**YOUR OBJECTIVE**
Would you retype the whole listing verbatim, keeping pictures out of it?

**RECORDED DATA**
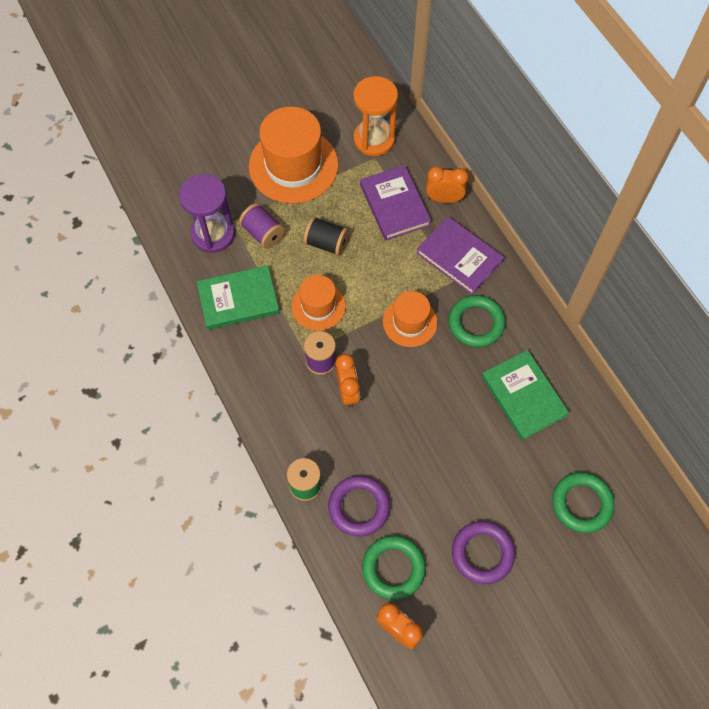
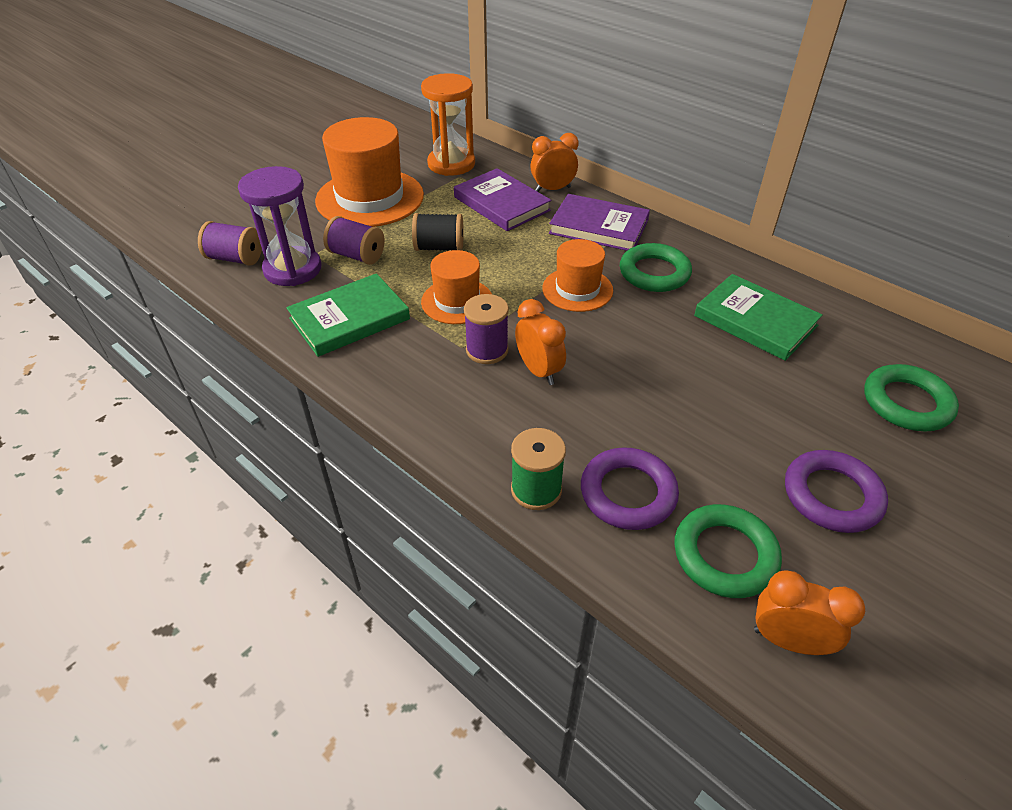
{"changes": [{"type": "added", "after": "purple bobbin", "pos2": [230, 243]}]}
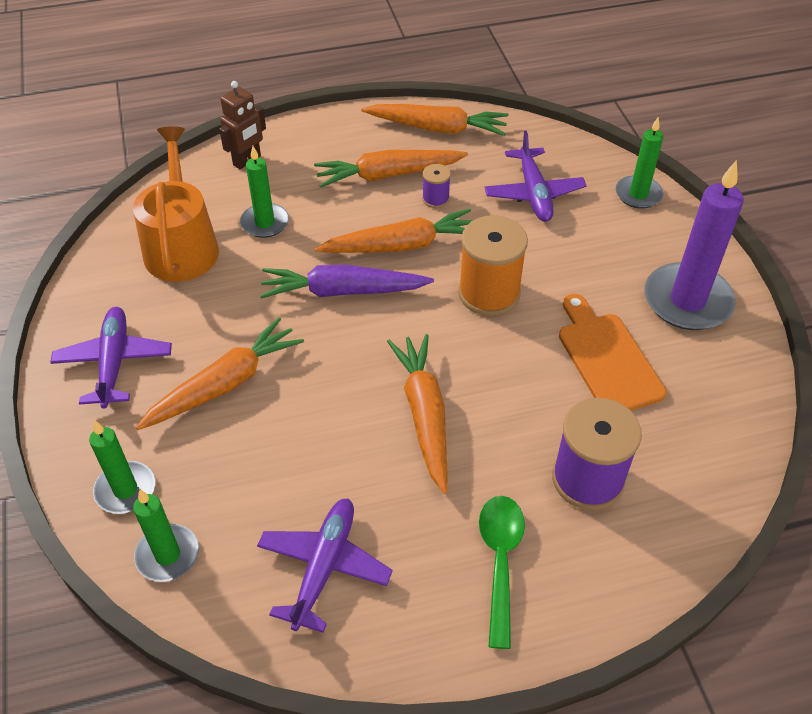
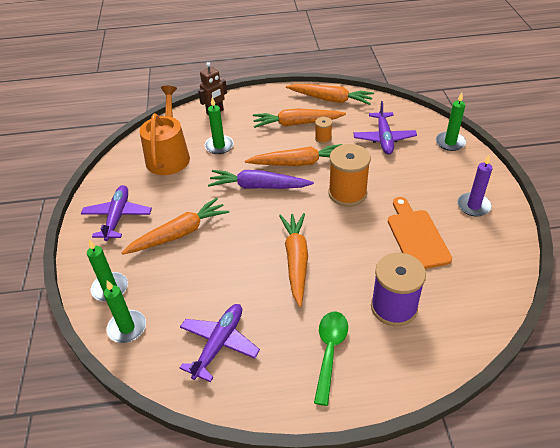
{"changes": [{"type": "recoloured", "before": "purple bobbin", "after": "orange-coloured bobbin", "pos1": [436, 186], "pos2": [323, 130]}, {"type": "resized", "before": "purple candle", "pos1": [694, 245], "pos2": [475, 185], "scale": 0.58}]}
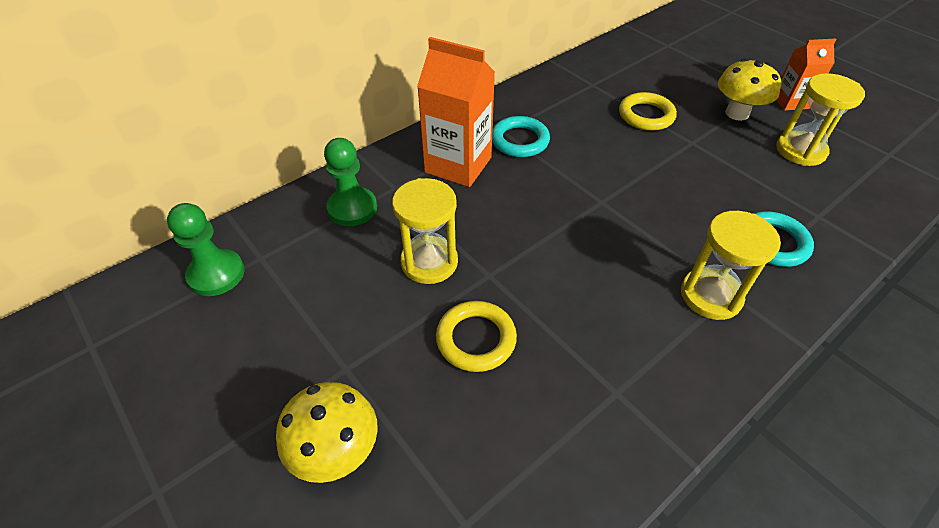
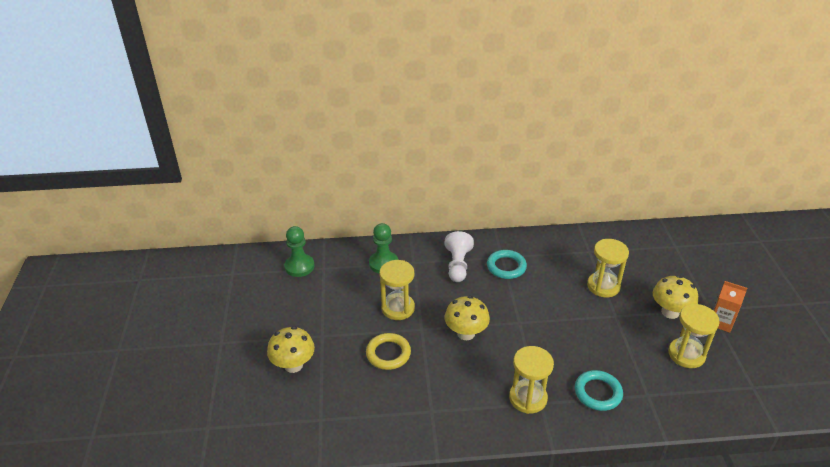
{"changes": [{"type": "added", "after": "yellow toadstool", "pos2": [467, 318]}, {"type": "replaced", "before": "orange-coloured juice carton", "after": "pure white chess pawn", "pos1": [456, 112], "pos2": [459, 256]}, {"type": "replaced", "before": "yellow torus", "after": "yellow hourglass", "pos1": [648, 111], "pos2": [608, 268]}]}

**ANSWER FOR THE TASK**
{"changes": [{"type": "added", "after": "purple bobbin", "pos2": [230, 243]}]}
{"changes": [{"type": "recoloured", "before": "purple bobbin", "after": "orange-coloured bobbin", "pos1": [436, 186], "pos2": [323, 130]}, {"type": "resized", "before": "purple candle", "pos1": [694, 245], "pos2": [475, 185], "scale": 0.58}]}
{"changes": [{"type": "added", "after": "yellow toadstool", "pos2": [467, 318]}, {"type": "replaced", "before": "orange-coloured juice carton", "after": "pure white chess pawn", "pos1": [456, 112], "pos2": [459, 256]}, {"type": "replaced", "before": "yellow torus", "after": "yellow hourglass", "pos1": [648, 111], "pos2": [608, 268]}]}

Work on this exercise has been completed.